RECORD EXTRACTS below:

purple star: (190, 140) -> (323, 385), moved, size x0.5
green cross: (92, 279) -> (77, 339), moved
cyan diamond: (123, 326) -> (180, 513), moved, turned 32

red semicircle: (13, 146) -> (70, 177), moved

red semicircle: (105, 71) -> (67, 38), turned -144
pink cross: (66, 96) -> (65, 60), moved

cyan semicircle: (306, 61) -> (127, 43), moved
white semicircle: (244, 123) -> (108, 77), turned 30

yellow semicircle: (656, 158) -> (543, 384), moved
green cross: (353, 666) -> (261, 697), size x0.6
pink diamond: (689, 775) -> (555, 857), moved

End of RECORD EXTRACTS.
RECORD EXTRACTS below:

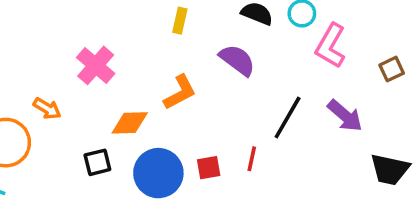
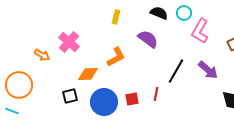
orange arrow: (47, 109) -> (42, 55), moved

End of RECORD EXTRACTS.

WHAT YOU HAVE TO DO>
Could you reproduce, exactly, every line above from the line with "purple star: (190, 140)" to the line with "pink diamond: (689, 775) -> (555, 857), moved", and no other line? Both ends count.

RESPONSE AREA>
purple star: (190, 140) -> (323, 385), moved, size x0.5
green cross: (92, 279) -> (77, 339), moved
cyan diamond: (123, 326) -> (180, 513), moved, turned 32

red semicircle: (13, 146) -> (70, 177), moved

red semicircle: (105, 71) -> (67, 38), turned -144
pink cross: (66, 96) -> (65, 60), moved

cyan semicircle: (306, 61) -> (127, 43), moved
white semicircle: (244, 123) -> (108, 77), turned 30

yellow semicircle: (656, 158) -> (543, 384), moved
green cross: (353, 666) -> (261, 697), size x0.6
pink diamond: (689, 775) -> (555, 857), moved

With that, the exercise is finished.